WHAT TO DO » All of the entries, apart from their pictures, are to be copied verbatim.

== SOURCE DATA ==

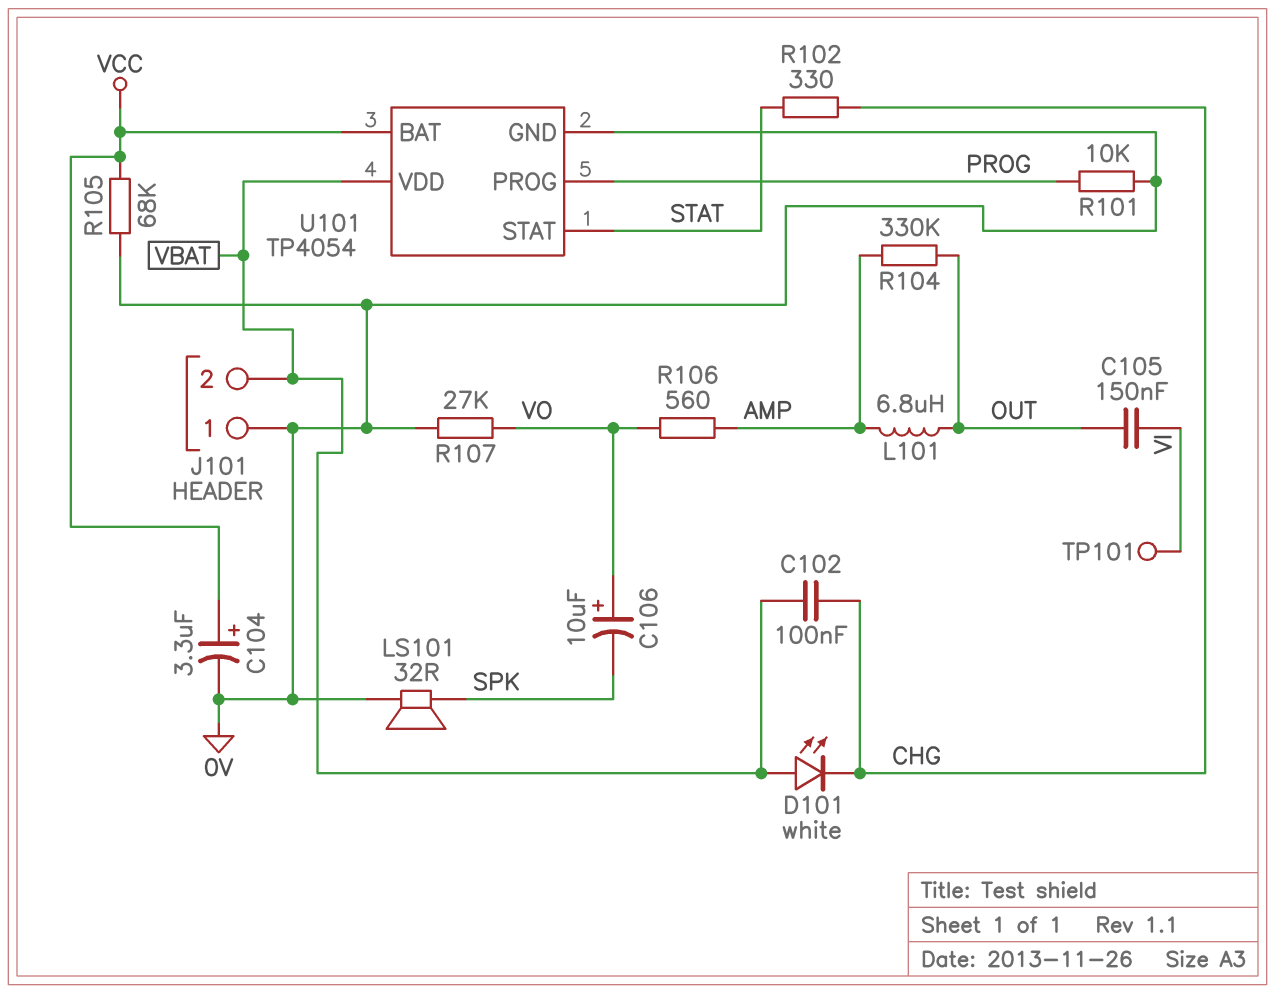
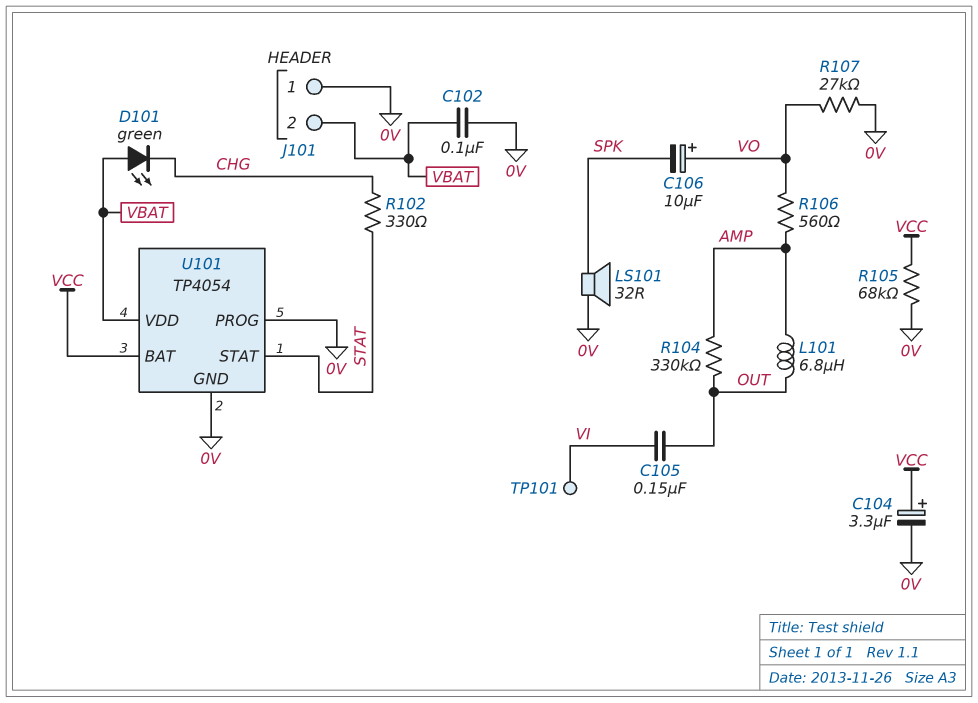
C102: 100nF (CHG, VBAT) -> 100nF (0V, VBAT)
D101: LED white (A VBAT, K CHG) -> LED green (A VBAT, K CHG)
R101: 10k (0V, PROG) -> none
U101 pin PROG: PROG -> 0V

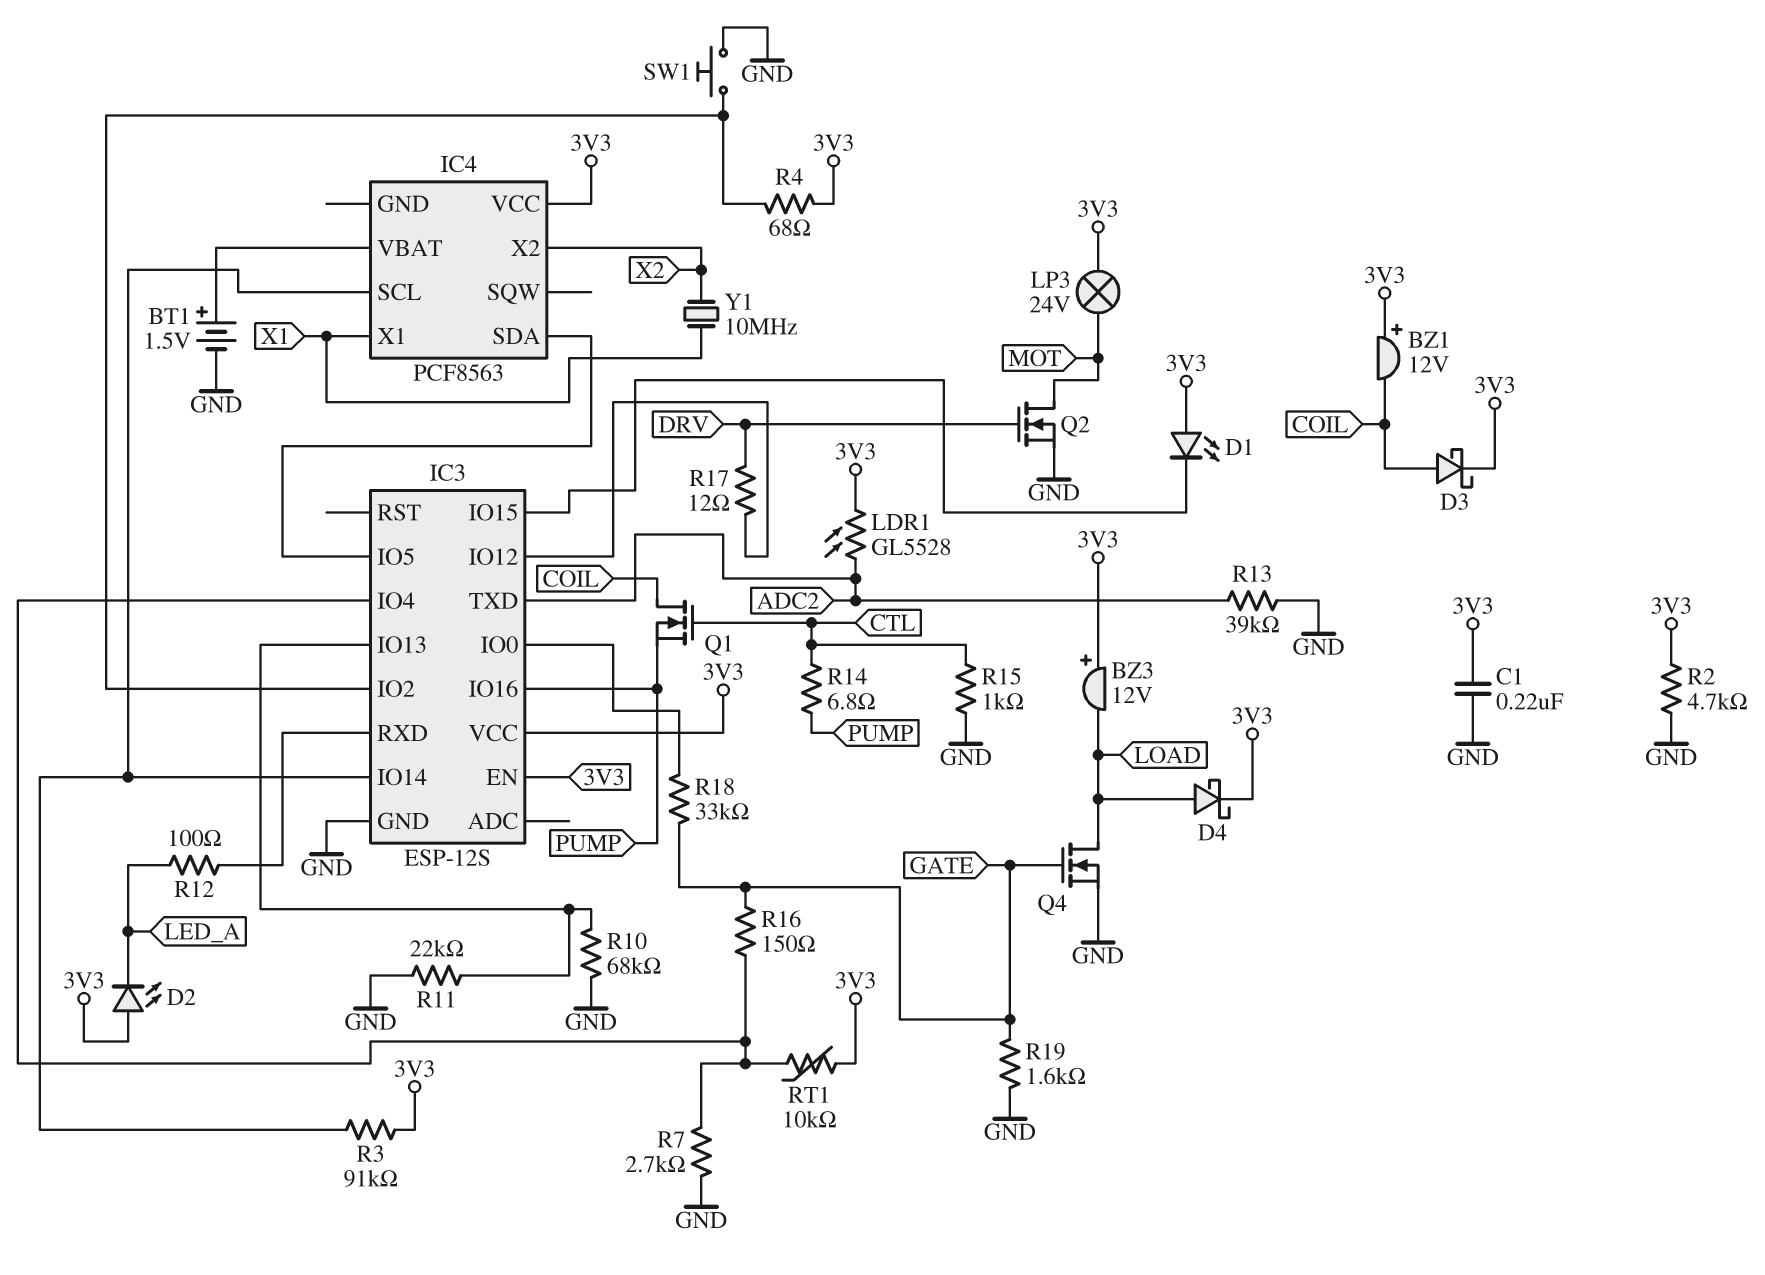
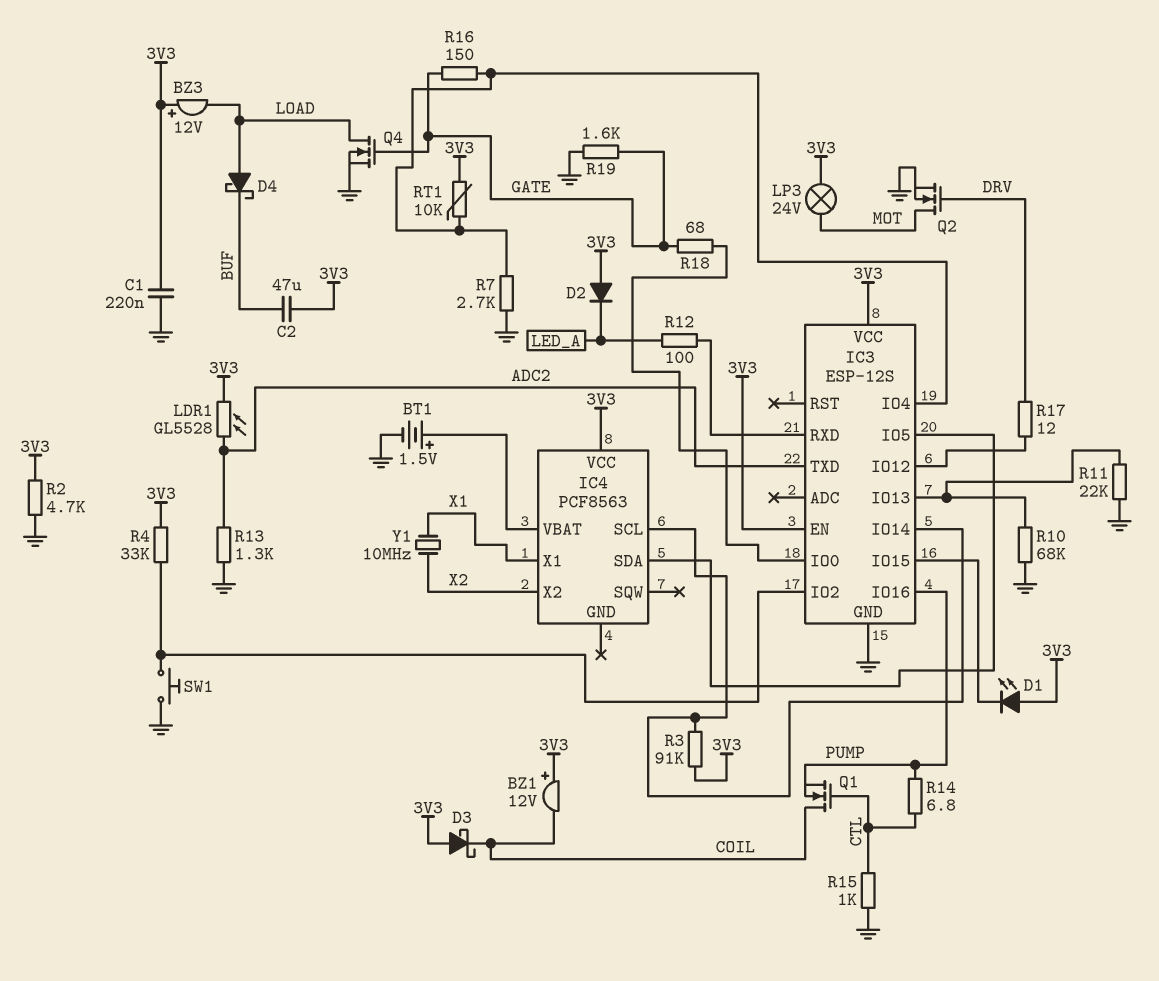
C2: none -> 47uF (3V3, BUF)
D2: LED (A 3V3, K LED_A) -> diode (A 3V3, K LED_A)
D3: schottky (A COIL, K 3V3) -> schottky (A 3V3, K COIL)
D4: schottky (A LOAD, K 3V3) -> schottky (A LOAD, K BUF)
R4: 68 (3V3, IC3/IO2) -> 33k (3V3, IC3/IO2)
R13: 39k (ADC2, GND) -> 1.3k (ADC2, GND)
R18: 33k (GATE, IC3/IO0) -> 68 (GATE, IC3/IO0)

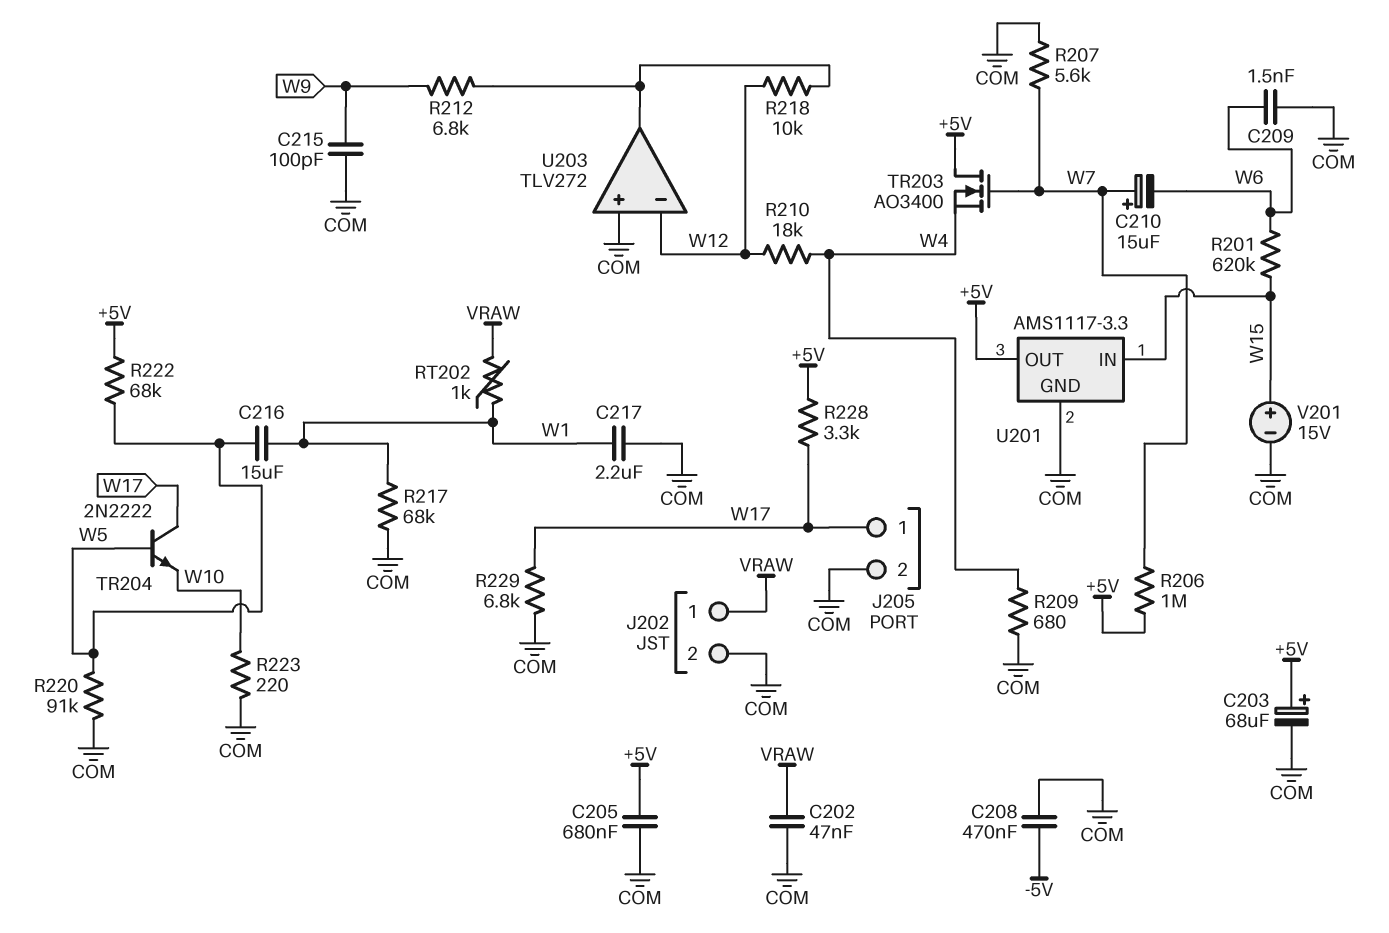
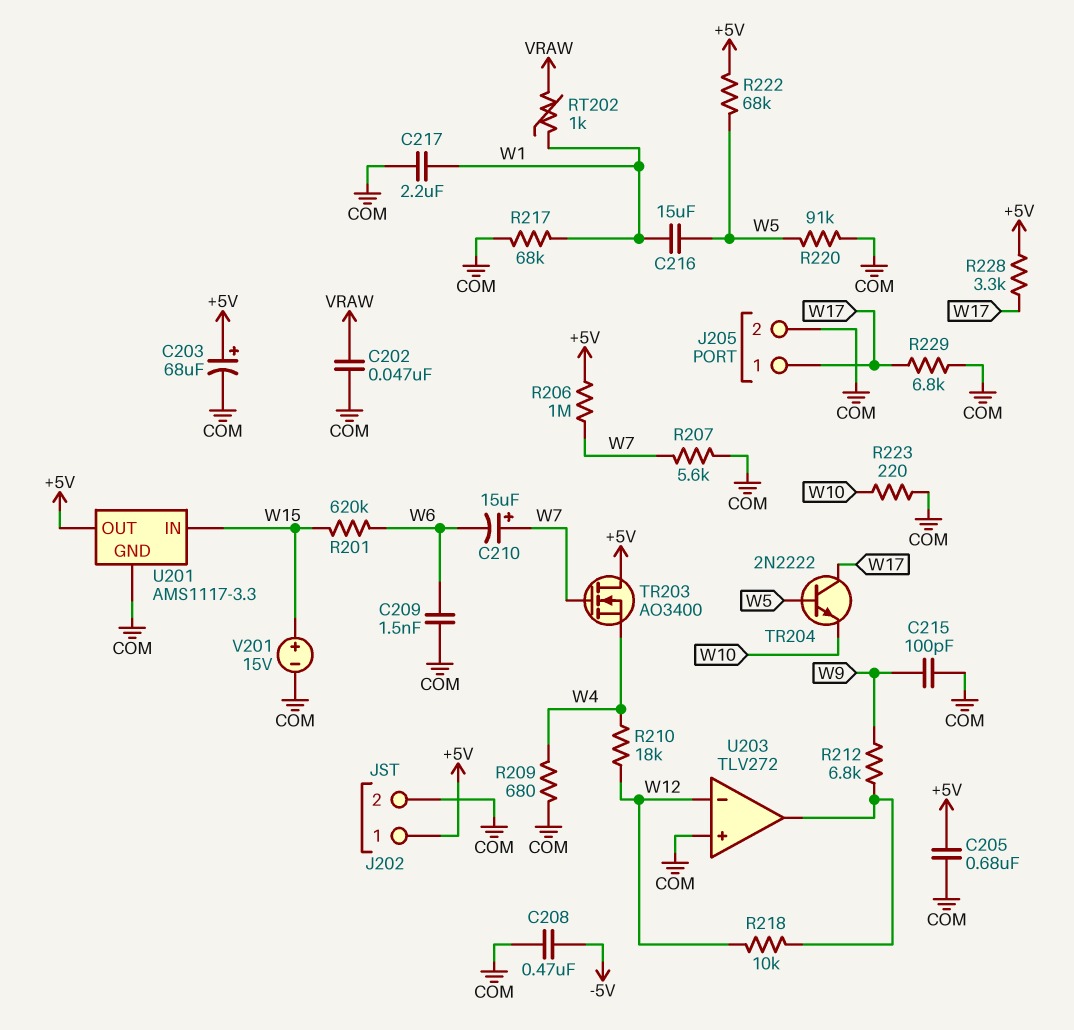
J202 pin 1: VRAW -> +5V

===

RESPONSE TO THIS EXERCISE »
C102: 100nF (CHG, VBAT) -> 100nF (0V, VBAT)
D101: LED white (A VBAT, K CHG) -> LED green (A VBAT, K CHG)
R101: 10k (0V, PROG) -> none
U101 pin PROG: PROG -> 0V

C2: none -> 47uF (3V3, BUF)
D2: LED (A 3V3, K LED_A) -> diode (A 3V3, K LED_A)
D3: schottky (A COIL, K 3V3) -> schottky (A 3V3, K COIL)
D4: schottky (A LOAD, K 3V3) -> schottky (A LOAD, K BUF)
R4: 68 (3V3, IC3/IO2) -> 33k (3V3, IC3/IO2)
R13: 39k (ADC2, GND) -> 1.3k (ADC2, GND)
R18: 33k (GATE, IC3/IO0) -> 68 (GATE, IC3/IO0)

J202 pin 1: VRAW -> +5V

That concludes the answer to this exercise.